▶ **Records to use**

● ● ●

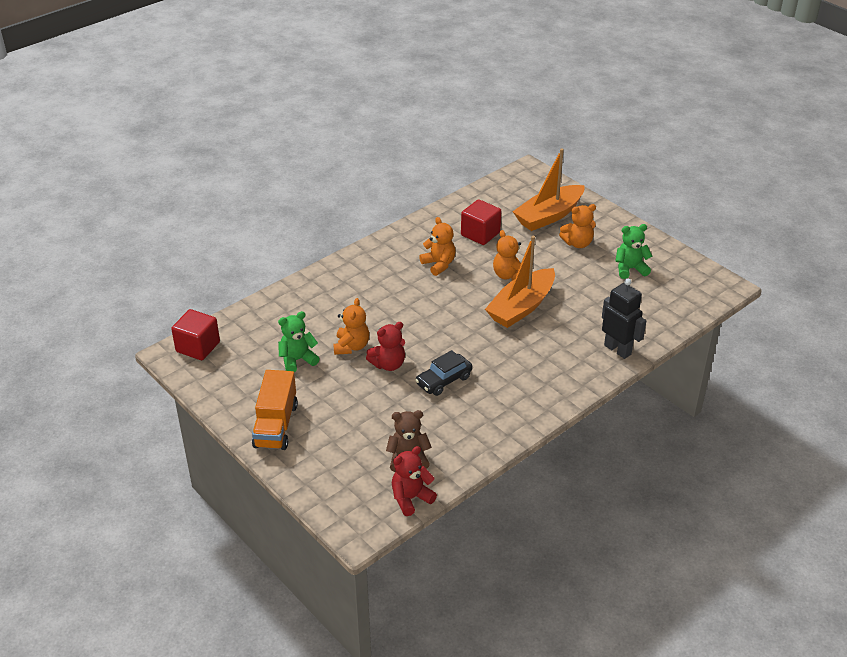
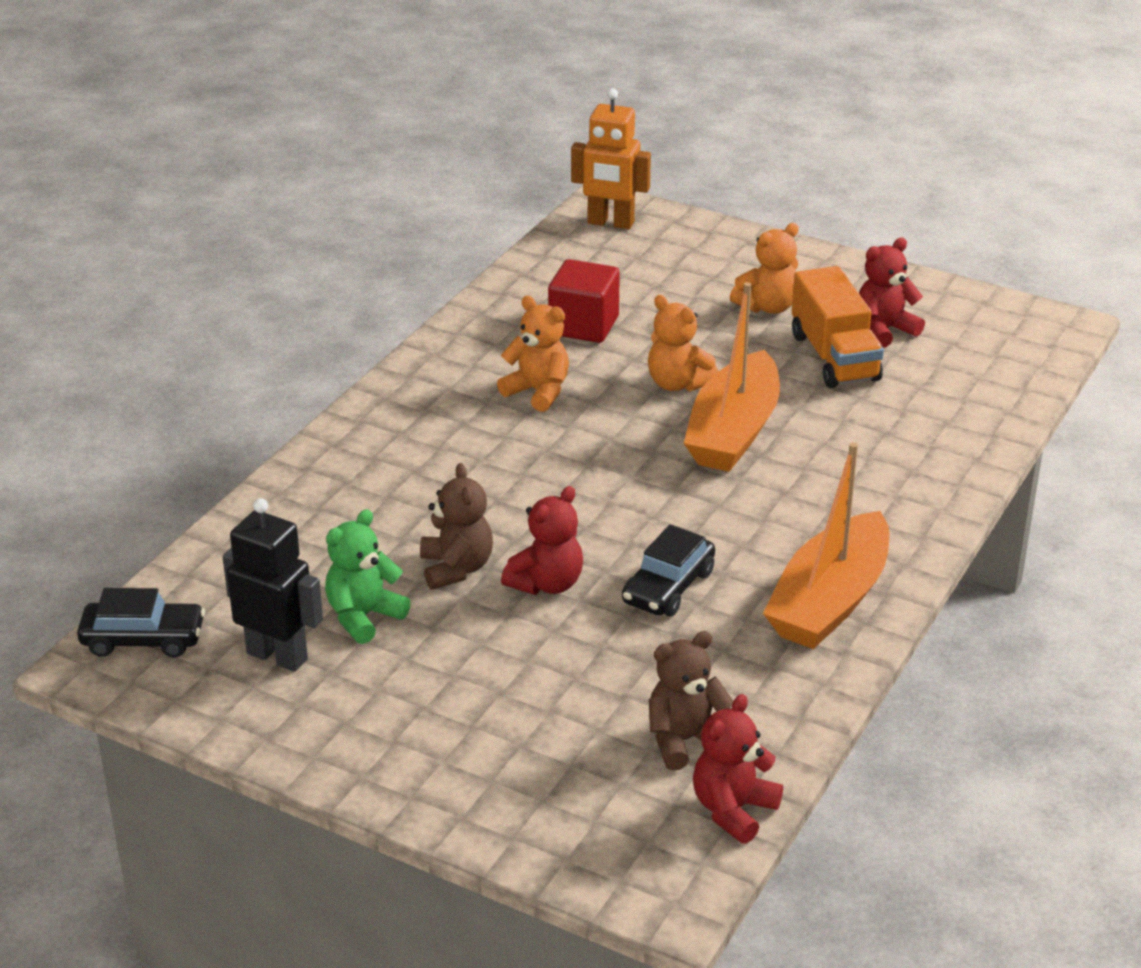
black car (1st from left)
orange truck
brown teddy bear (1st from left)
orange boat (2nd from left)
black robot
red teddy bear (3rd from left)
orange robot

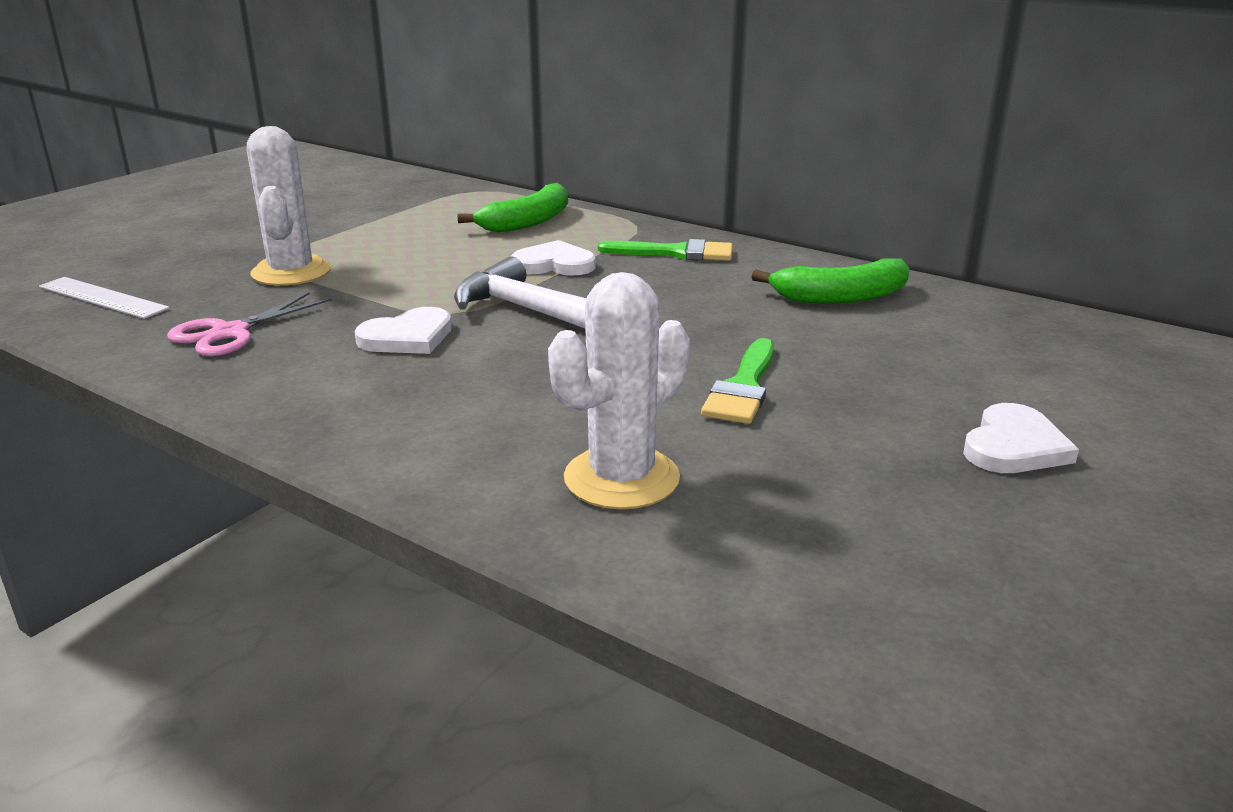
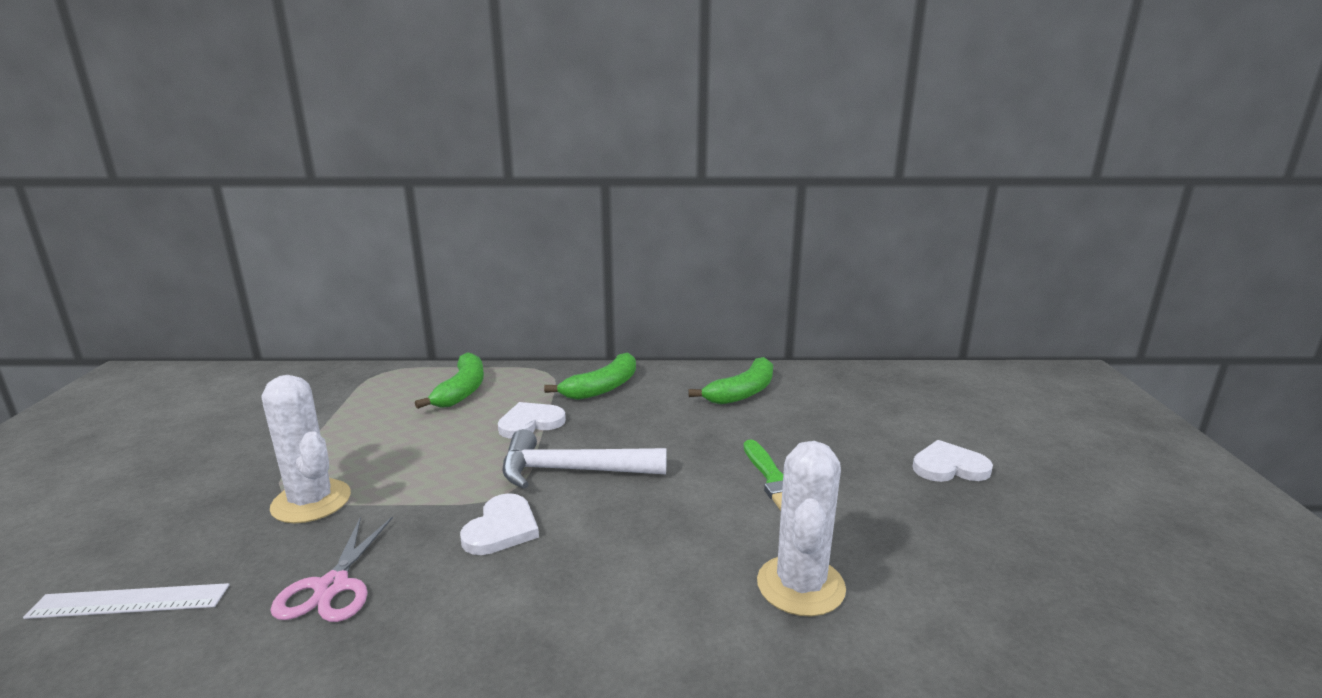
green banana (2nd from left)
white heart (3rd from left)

● ● ●

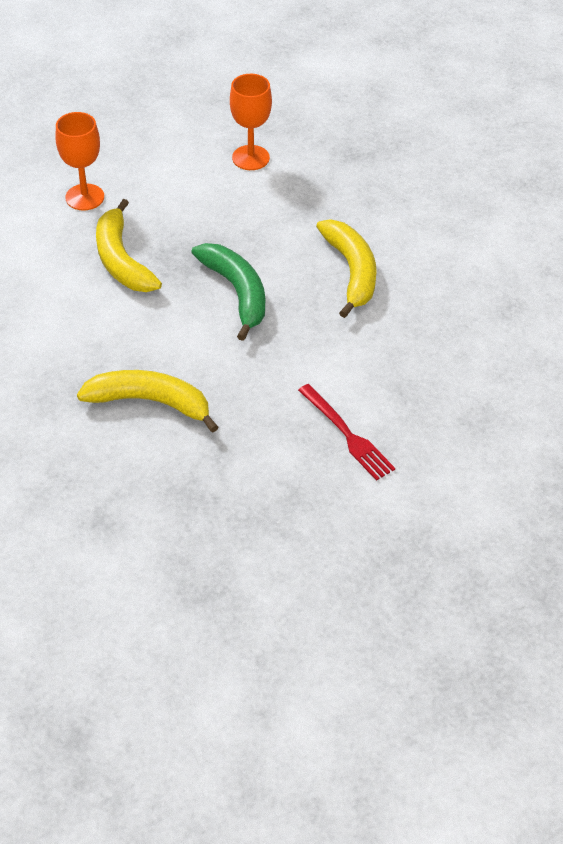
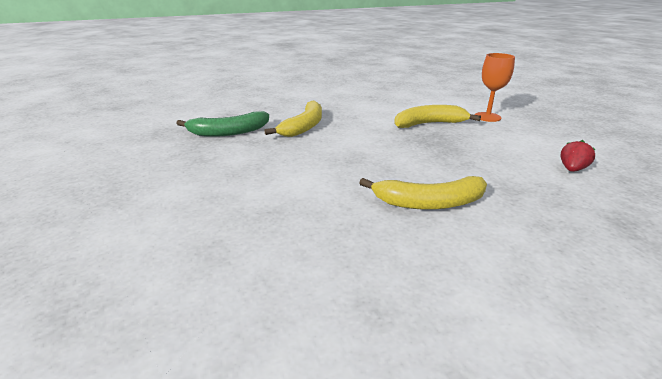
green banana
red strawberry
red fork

● ● ●

▶ **Requirement**
Take every line from the data that contains the word "bear".

▶ **Solution**
brown teddy bear (1st from left)
red teddy bear (3rd from left)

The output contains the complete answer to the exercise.